Input:
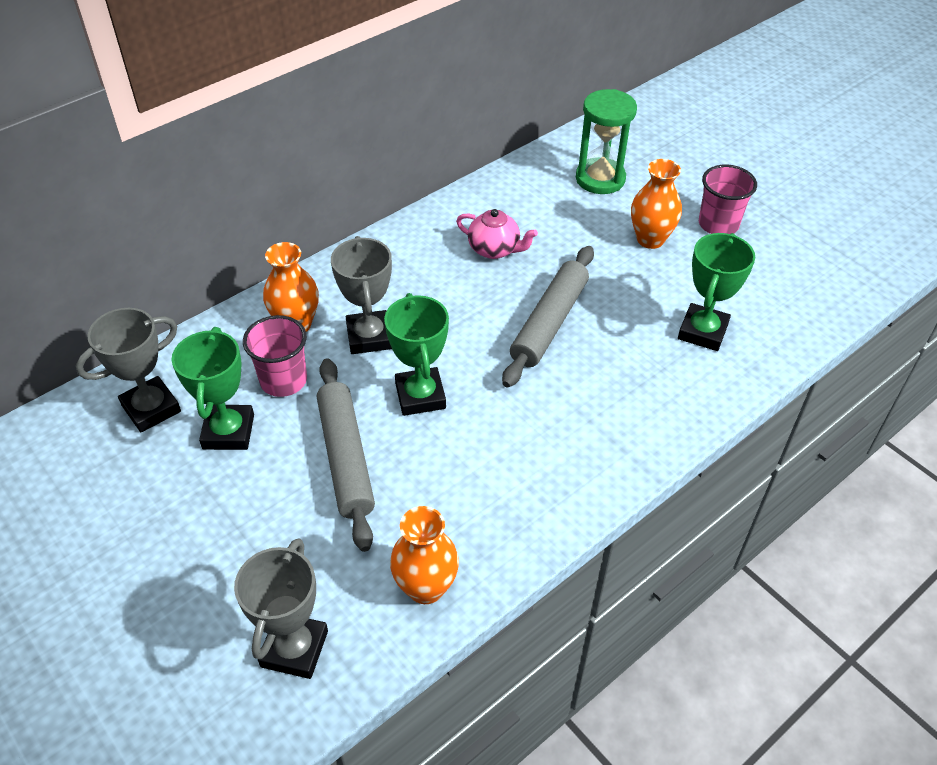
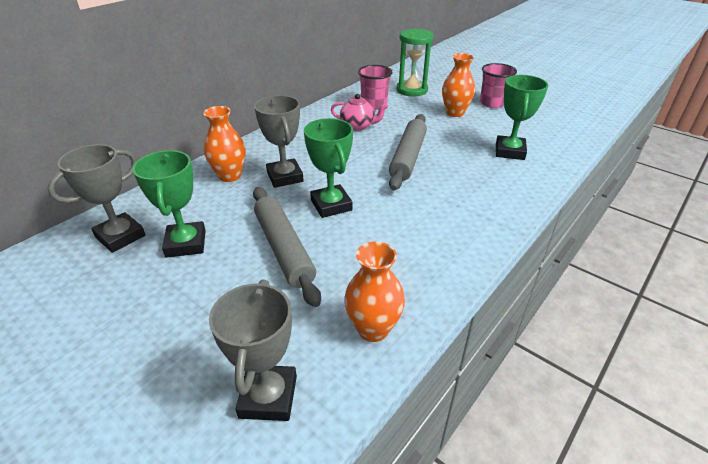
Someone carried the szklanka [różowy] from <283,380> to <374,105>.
---
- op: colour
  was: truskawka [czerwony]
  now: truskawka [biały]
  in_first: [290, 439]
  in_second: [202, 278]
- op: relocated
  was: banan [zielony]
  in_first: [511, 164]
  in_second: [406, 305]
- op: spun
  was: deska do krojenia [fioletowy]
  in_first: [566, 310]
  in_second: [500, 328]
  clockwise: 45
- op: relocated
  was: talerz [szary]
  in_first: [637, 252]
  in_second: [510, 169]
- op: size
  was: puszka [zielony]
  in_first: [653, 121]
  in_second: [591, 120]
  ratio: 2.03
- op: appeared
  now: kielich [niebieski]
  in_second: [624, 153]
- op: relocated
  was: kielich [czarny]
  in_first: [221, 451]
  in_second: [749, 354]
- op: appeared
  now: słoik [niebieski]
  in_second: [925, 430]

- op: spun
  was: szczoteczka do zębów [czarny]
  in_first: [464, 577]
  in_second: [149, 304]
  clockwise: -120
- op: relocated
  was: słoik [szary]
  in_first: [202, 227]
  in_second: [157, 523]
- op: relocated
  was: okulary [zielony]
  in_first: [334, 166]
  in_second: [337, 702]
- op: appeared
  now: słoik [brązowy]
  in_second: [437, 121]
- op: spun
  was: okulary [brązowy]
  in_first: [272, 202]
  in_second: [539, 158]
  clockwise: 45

About this exercise: The answer must be one number: how many lines in the records above contain "truskawka".

Result: 2